Data:
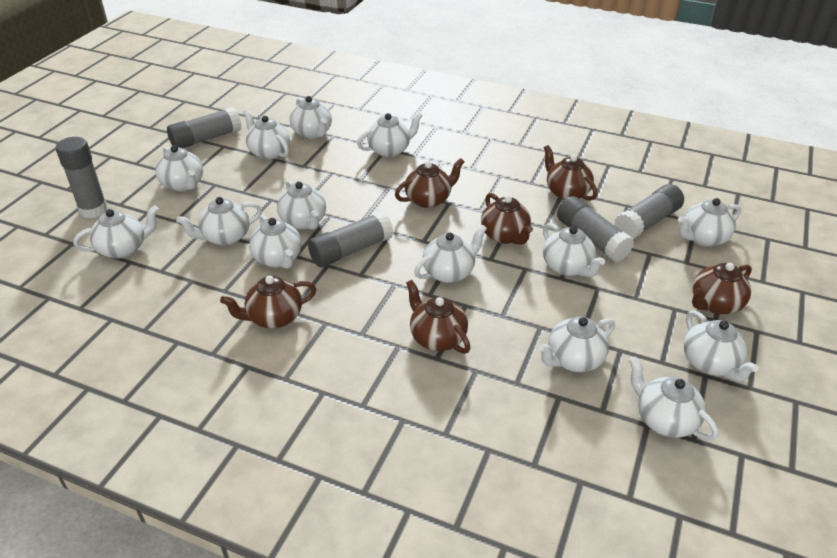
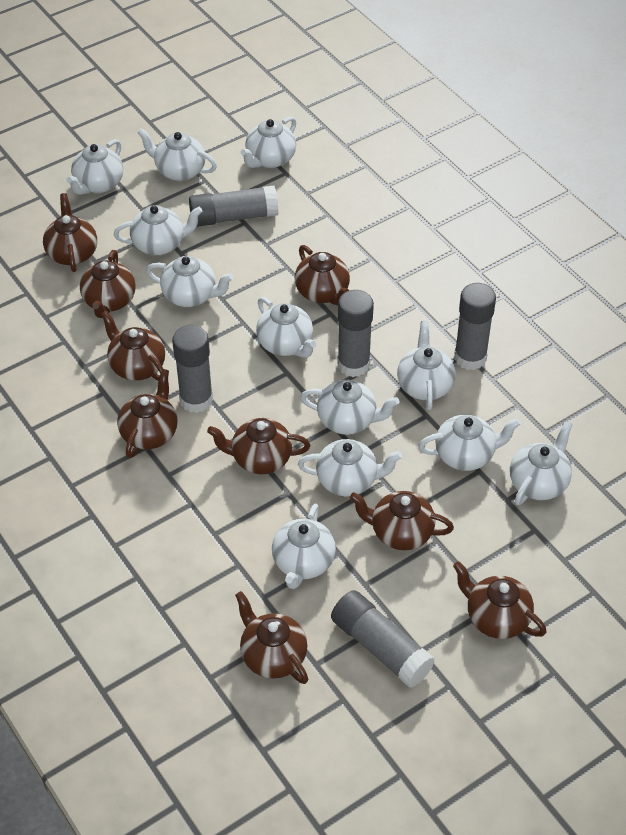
brown teapot: 6 -> 9
white teapot: 14 -> 12

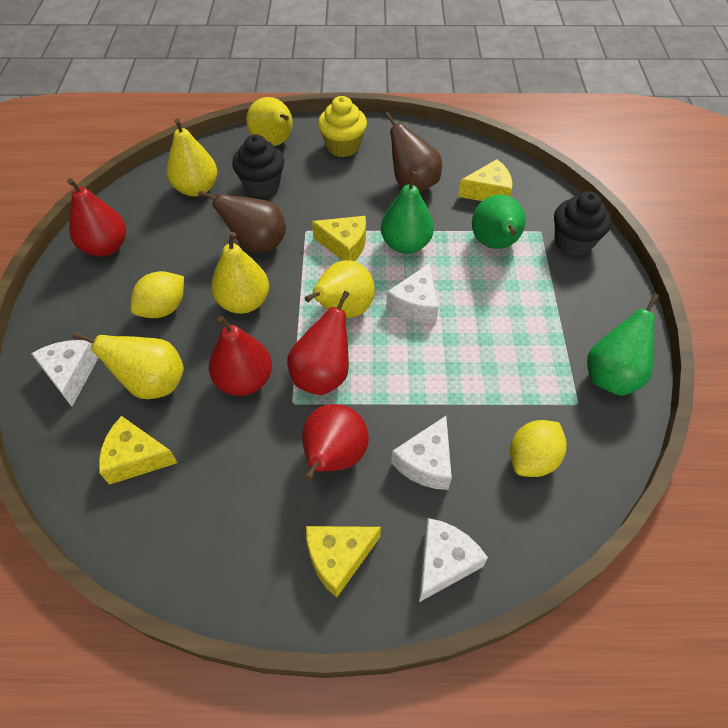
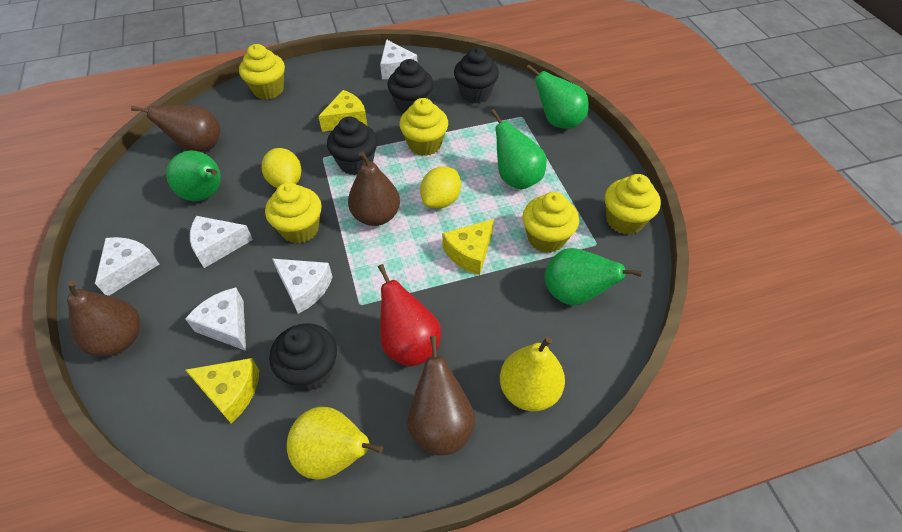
black cupcake: 2 -> 4
brown pear: 2 -> 4
green pear: 3 -> 4
red pear: 4 -> 1
white cheese: 4 -> 5
yellow cheese: 4 -> 3
yellow cupcake: 1 -> 5
yellow pear: 5 -> 2

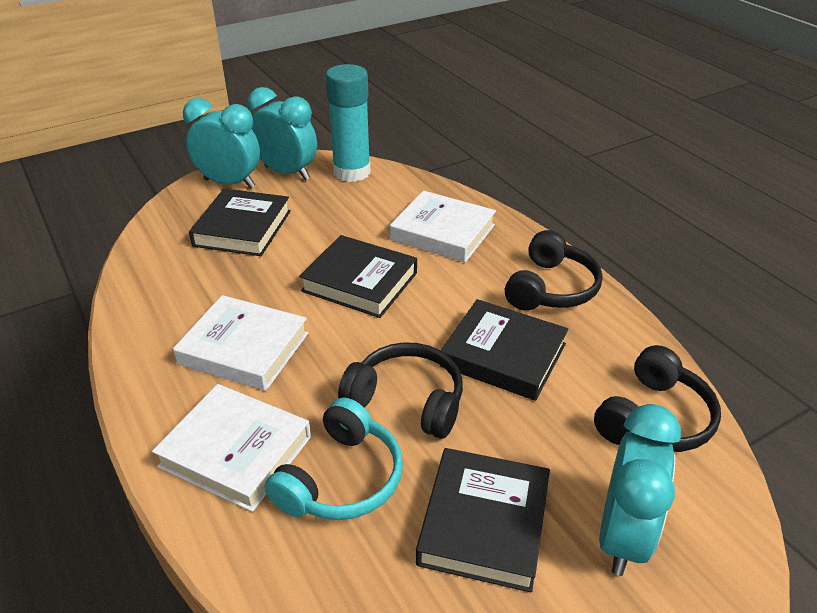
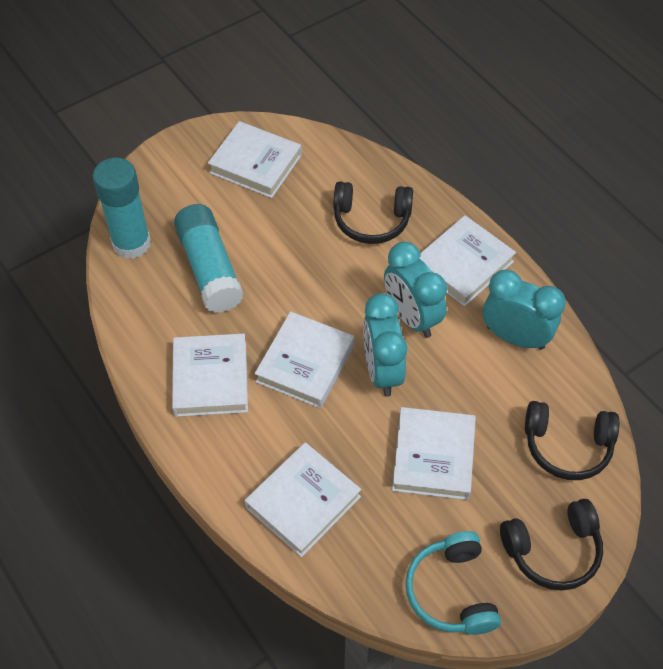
black book: 4 -> 0
turquoise glue stick: 1 -> 2
white book: 3 -> 6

What to do: Please copy the data above exactly, omitting the pictures.

The completed task:
brown teapot: 6 -> 9
white teapot: 14 -> 12

black cupcake: 2 -> 4
brown pear: 2 -> 4
green pear: 3 -> 4
red pear: 4 -> 1
white cheese: 4 -> 5
yellow cheese: 4 -> 3
yellow cupcake: 1 -> 5
yellow pear: 5 -> 2

black book: 4 -> 0
turquoise glue stick: 1 -> 2
white book: 3 -> 6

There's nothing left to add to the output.